__Information supplied__:

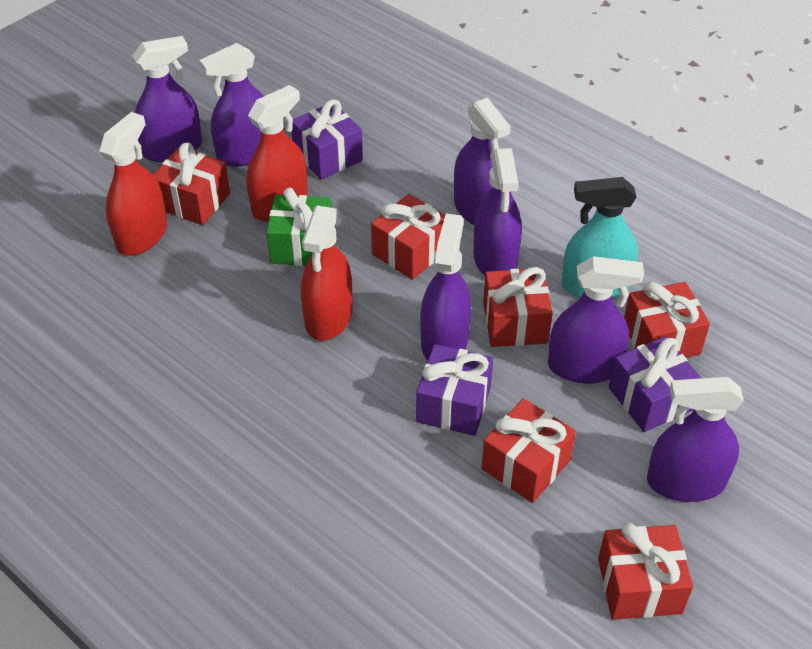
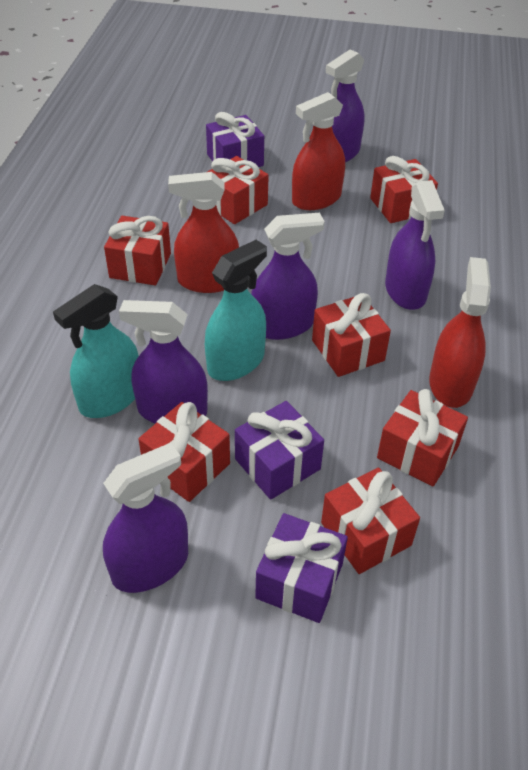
green gift: 1 -> 0
purple spray bottle: 7 -> 5
red gift: 6 -> 7
turquoise spray bottle: 1 -> 2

__Work task__: Repeat the data exactly, without the pictures.

__Answer area__:
green gift: 1 -> 0
purple spray bottle: 7 -> 5
red gift: 6 -> 7
turquoise spray bottle: 1 -> 2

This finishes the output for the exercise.